* Instructions to follow
Beneath this sentence is a set of records; write each of them out exactly.

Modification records
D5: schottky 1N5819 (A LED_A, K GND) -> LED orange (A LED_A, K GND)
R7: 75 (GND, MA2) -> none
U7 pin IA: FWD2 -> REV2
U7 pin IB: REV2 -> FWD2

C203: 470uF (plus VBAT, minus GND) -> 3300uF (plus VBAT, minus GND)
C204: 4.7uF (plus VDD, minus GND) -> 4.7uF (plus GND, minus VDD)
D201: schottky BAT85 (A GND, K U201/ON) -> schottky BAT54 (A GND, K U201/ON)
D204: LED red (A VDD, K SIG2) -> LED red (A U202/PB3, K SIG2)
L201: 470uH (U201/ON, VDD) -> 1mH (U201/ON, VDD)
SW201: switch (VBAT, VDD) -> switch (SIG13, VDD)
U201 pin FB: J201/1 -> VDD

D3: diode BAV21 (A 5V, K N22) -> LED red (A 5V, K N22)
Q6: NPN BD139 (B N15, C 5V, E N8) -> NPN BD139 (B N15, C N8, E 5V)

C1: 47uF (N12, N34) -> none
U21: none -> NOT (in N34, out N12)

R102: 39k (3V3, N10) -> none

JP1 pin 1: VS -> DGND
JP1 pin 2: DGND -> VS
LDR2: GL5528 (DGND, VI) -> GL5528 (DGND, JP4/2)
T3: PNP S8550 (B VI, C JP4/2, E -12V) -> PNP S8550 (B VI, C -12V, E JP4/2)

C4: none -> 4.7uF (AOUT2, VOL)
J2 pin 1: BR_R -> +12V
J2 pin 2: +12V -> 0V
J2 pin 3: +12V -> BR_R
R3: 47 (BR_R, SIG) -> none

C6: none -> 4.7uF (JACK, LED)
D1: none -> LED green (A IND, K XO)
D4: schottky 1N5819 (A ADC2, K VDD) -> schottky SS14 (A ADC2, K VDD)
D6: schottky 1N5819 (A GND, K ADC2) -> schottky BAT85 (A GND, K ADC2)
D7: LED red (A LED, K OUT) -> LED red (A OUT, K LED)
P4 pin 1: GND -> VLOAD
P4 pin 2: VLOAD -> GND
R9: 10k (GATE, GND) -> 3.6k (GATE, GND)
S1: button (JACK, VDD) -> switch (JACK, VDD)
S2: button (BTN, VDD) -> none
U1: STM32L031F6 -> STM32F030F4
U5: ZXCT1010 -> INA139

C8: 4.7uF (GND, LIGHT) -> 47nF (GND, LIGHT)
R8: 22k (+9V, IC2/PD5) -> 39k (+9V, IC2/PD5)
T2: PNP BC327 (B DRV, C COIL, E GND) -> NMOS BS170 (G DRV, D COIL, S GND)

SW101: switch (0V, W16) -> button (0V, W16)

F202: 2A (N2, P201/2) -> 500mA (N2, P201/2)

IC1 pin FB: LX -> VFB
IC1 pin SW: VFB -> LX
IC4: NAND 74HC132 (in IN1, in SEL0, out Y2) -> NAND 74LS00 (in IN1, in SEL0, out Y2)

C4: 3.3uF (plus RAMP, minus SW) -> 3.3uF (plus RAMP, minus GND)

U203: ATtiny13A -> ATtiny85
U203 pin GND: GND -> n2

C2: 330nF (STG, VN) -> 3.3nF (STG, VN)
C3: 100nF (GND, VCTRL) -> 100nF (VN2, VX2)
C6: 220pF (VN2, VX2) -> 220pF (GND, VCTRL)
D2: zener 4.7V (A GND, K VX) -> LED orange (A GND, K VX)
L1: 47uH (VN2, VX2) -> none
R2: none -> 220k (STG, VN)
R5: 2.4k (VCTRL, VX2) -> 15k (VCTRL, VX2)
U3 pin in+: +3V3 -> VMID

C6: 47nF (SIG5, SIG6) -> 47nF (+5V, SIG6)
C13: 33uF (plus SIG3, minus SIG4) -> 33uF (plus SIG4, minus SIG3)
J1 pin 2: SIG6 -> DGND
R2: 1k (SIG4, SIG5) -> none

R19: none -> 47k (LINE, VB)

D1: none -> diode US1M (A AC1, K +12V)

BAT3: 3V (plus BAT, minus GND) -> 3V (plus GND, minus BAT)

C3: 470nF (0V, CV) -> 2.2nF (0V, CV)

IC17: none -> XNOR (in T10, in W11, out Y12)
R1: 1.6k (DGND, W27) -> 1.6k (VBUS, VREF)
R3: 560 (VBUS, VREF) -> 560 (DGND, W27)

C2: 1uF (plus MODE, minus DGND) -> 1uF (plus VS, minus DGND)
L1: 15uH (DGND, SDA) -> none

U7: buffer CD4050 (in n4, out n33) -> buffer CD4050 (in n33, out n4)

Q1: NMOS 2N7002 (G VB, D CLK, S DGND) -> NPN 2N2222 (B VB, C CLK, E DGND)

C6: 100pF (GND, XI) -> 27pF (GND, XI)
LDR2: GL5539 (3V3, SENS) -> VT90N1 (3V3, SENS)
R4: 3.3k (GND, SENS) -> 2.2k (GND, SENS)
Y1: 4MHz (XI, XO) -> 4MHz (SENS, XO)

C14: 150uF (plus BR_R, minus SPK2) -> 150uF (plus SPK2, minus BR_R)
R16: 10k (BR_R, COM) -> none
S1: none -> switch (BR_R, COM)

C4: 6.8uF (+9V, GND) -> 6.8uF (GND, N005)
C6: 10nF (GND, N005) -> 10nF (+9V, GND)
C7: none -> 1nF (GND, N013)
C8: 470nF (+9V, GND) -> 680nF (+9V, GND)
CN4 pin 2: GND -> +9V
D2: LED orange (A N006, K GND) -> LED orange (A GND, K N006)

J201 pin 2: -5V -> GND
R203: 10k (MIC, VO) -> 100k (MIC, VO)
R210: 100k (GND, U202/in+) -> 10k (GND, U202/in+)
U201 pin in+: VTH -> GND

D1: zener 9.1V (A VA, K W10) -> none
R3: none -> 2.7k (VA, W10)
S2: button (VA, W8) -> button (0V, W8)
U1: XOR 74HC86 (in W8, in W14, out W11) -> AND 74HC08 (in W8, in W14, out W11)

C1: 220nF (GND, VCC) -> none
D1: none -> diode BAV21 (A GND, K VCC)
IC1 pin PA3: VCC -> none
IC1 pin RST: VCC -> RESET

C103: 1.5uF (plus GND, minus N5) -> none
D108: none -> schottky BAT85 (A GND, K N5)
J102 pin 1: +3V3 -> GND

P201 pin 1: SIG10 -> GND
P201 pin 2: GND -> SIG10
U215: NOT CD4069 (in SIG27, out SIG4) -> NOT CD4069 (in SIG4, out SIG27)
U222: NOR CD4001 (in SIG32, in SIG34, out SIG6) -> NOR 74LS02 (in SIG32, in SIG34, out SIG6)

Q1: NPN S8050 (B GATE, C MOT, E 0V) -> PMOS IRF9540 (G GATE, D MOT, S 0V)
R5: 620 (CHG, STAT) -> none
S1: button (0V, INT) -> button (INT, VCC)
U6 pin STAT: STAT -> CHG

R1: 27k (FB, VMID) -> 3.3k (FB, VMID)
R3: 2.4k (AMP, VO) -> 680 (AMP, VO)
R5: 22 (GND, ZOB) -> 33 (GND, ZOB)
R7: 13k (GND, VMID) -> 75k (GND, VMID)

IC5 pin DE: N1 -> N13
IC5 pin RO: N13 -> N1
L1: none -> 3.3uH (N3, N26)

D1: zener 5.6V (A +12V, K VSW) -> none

* Task answer
D5: schottky 1N5819 (A LED_A, K GND) -> LED orange (A LED_A, K GND)
R7: 75 (GND, MA2) -> none
U7 pin IA: FWD2 -> REV2
U7 pin IB: REV2 -> FWD2

C203: 470uF (plus VBAT, minus GND) -> 3300uF (plus VBAT, minus GND)
C204: 4.7uF (plus VDD, minus GND) -> 4.7uF (plus GND, minus VDD)
D201: schottky BAT85 (A GND, K U201/ON) -> schottky BAT54 (A GND, K U201/ON)
D204: LED red (A VDD, K SIG2) -> LED red (A U202/PB3, K SIG2)
L201: 470uH (U201/ON, VDD) -> 1mH (U201/ON, VDD)
SW201: switch (VBAT, VDD) -> switch (SIG13, VDD)
U201 pin FB: J201/1 -> VDD

D3: diode BAV21 (A 5V, K N22) -> LED red (A 5V, K N22)
Q6: NPN BD139 (B N15, C 5V, E N8) -> NPN BD139 (B N15, C N8, E 5V)

C1: 47uF (N12, N34) -> none
U21: none -> NOT (in N34, out N12)

R102: 39k (3V3, N10) -> none

JP1 pin 1: VS -> DGND
JP1 pin 2: DGND -> VS
LDR2: GL5528 (DGND, VI) -> GL5528 (DGND, JP4/2)
T3: PNP S8550 (B VI, C JP4/2, E -12V) -> PNP S8550 (B VI, C -12V, E JP4/2)

C4: none -> 4.7uF (AOUT2, VOL)
J2 pin 1: BR_R -> +12V
J2 pin 2: +12V -> 0V
J2 pin 3: +12V -> BR_R
R3: 47 (BR_R, SIG) -> none

C6: none -> 4.7uF (JACK, LED)
D1: none -> LED green (A IND, K XO)
D4: schottky 1N5819 (A ADC2, K VDD) -> schottky SS14 (A ADC2, K VDD)
D6: schottky 1N5819 (A GND, K ADC2) -> schottky BAT85 (A GND, K ADC2)
D7: LED red (A LED, K OUT) -> LED red (A OUT, K LED)
P4 pin 1: GND -> VLOAD
P4 pin 2: VLOAD -> GND
R9: 10k (GATE, GND) -> 3.6k (GATE, GND)
S1: button (JACK, VDD) -> switch (JACK, VDD)
S2: button (BTN, VDD) -> none
U1: STM32L031F6 -> STM32F030F4
U5: ZXCT1010 -> INA139

C8: 4.7uF (GND, LIGHT) -> 47nF (GND, LIGHT)
R8: 22k (+9V, IC2/PD5) -> 39k (+9V, IC2/PD5)
T2: PNP BC327 (B DRV, C COIL, E GND) -> NMOS BS170 (G DRV, D COIL, S GND)

SW101: switch (0V, W16) -> button (0V, W16)

F202: 2A (N2, P201/2) -> 500mA (N2, P201/2)

IC1 pin FB: LX -> VFB
IC1 pin SW: VFB -> LX
IC4: NAND 74HC132 (in IN1, in SEL0, out Y2) -> NAND 74LS00 (in IN1, in SEL0, out Y2)

C4: 3.3uF (plus RAMP, minus SW) -> 3.3uF (plus RAMP, minus GND)

U203: ATtiny13A -> ATtiny85
U203 pin GND: GND -> n2

C2: 330nF (STG, VN) -> 3.3nF (STG, VN)
C3: 100nF (GND, VCTRL) -> 100nF (VN2, VX2)
C6: 220pF (VN2, VX2) -> 220pF (GND, VCTRL)
D2: zener 4.7V (A GND, K VX) -> LED orange (A GND, K VX)
L1: 47uH (VN2, VX2) -> none
R2: none -> 220k (STG, VN)
R5: 2.4k (VCTRL, VX2) -> 15k (VCTRL, VX2)
U3 pin in+: +3V3 -> VMID

C6: 47nF (SIG5, SIG6) -> 47nF (+5V, SIG6)
C13: 33uF (plus SIG3, minus SIG4) -> 33uF (plus SIG4, minus SIG3)
J1 pin 2: SIG6 -> DGND
R2: 1k (SIG4, SIG5) -> none

R19: none -> 47k (LINE, VB)

D1: none -> diode US1M (A AC1, K +12V)

BAT3: 3V (plus BAT, minus GND) -> 3V (plus GND, minus BAT)

C3: 470nF (0V, CV) -> 2.2nF (0V, CV)

IC17: none -> XNOR (in T10, in W11, out Y12)
R1: 1.6k (DGND, W27) -> 1.6k (VBUS, VREF)
R3: 560 (VBUS, VREF) -> 560 (DGND, W27)

C2: 1uF (plus MODE, minus DGND) -> 1uF (plus VS, minus DGND)
L1: 15uH (DGND, SDA) -> none

U7: buffer CD4050 (in n4, out n33) -> buffer CD4050 (in n33, out n4)

Q1: NMOS 2N7002 (G VB, D CLK, S DGND) -> NPN 2N2222 (B VB, C CLK, E DGND)

C6: 100pF (GND, XI) -> 27pF (GND, XI)
LDR2: GL5539 (3V3, SENS) -> VT90N1 (3V3, SENS)
R4: 3.3k (GND, SENS) -> 2.2k (GND, SENS)
Y1: 4MHz (XI, XO) -> 4MHz (SENS, XO)

C14: 150uF (plus BR_R, minus SPK2) -> 150uF (plus SPK2, minus BR_R)
R16: 10k (BR_R, COM) -> none
S1: none -> switch (BR_R, COM)

C4: 6.8uF (+9V, GND) -> 6.8uF (GND, N005)
C6: 10nF (GND, N005) -> 10nF (+9V, GND)
C7: none -> 1nF (GND, N013)
C8: 470nF (+9V, GND) -> 680nF (+9V, GND)
CN4 pin 2: GND -> +9V
D2: LED orange (A N006, K GND) -> LED orange (A GND, K N006)

J201 pin 2: -5V -> GND
R203: 10k (MIC, VO) -> 100k (MIC, VO)
R210: 100k (GND, U202/in+) -> 10k (GND, U202/in+)
U201 pin in+: VTH -> GND

D1: zener 9.1V (A VA, K W10) -> none
R3: none -> 2.7k (VA, W10)
S2: button (VA, W8) -> button (0V, W8)
U1: XOR 74HC86 (in W8, in W14, out W11) -> AND 74HC08 (in W8, in W14, out W11)

C1: 220nF (GND, VCC) -> none
D1: none -> diode BAV21 (A GND, K VCC)
IC1 pin PA3: VCC -> none
IC1 pin RST: VCC -> RESET

C103: 1.5uF (plus GND, minus N5) -> none
D108: none -> schottky BAT85 (A GND, K N5)
J102 pin 1: +3V3 -> GND

P201 pin 1: SIG10 -> GND
P201 pin 2: GND -> SIG10
U215: NOT CD4069 (in SIG27, out SIG4) -> NOT CD4069 (in SIG4, out SIG27)
U222: NOR CD4001 (in SIG32, in SIG34, out SIG6) -> NOR 74LS02 (in SIG32, in SIG34, out SIG6)

Q1: NPN S8050 (B GATE, C MOT, E 0V) -> PMOS IRF9540 (G GATE, D MOT, S 0V)
R5: 620 (CHG, STAT) -> none
S1: button (0V, INT) -> button (INT, VCC)
U6 pin STAT: STAT -> CHG

R1: 27k (FB, VMID) -> 3.3k (FB, VMID)
R3: 2.4k (AMP, VO) -> 680 (AMP, VO)
R5: 22 (GND, ZOB) -> 33 (GND, ZOB)
R7: 13k (GND, VMID) -> 75k (GND, VMID)

IC5 pin DE: N1 -> N13
IC5 pin RO: N13 -> N1
L1: none -> 3.3uH (N3, N26)

D1: zener 5.6V (A +12V, K VSW) -> none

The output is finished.